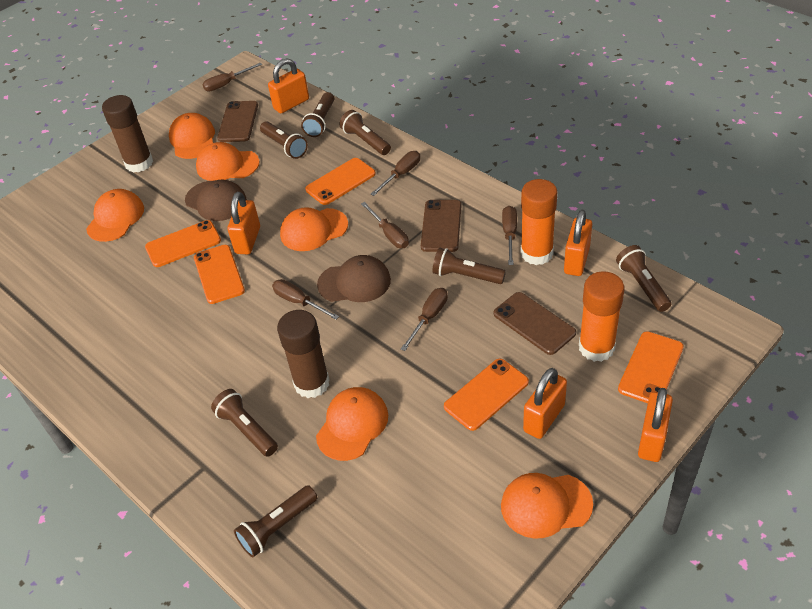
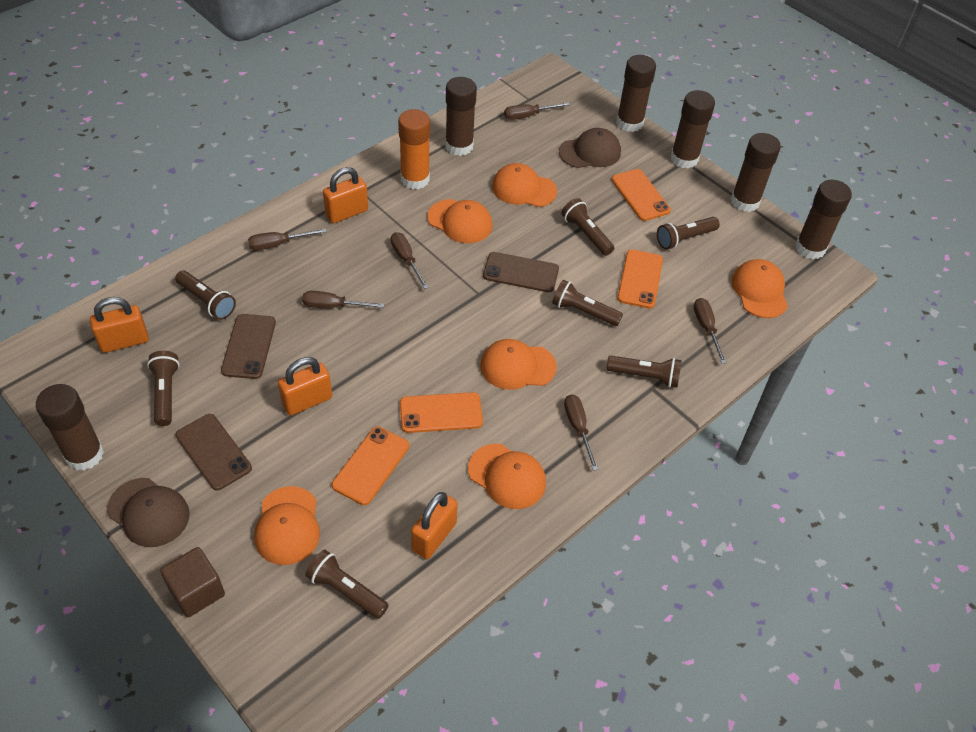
brown cube: 0 -> 1
brown glue stick: 2 -> 6
orange glue stick: 2 -> 1
orange padlock: 5 -> 4
orange phone: 5 -> 4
○ ○ ○ ○ ○ ○ ○
### TASK BRIEF
What you return should match the material word for word, apart from the pictures.

### SOLUTION BELOW
brown cube: 0 -> 1
brown glue stick: 2 -> 6
orange glue stick: 2 -> 1
orange padlock: 5 -> 4
orange phone: 5 -> 4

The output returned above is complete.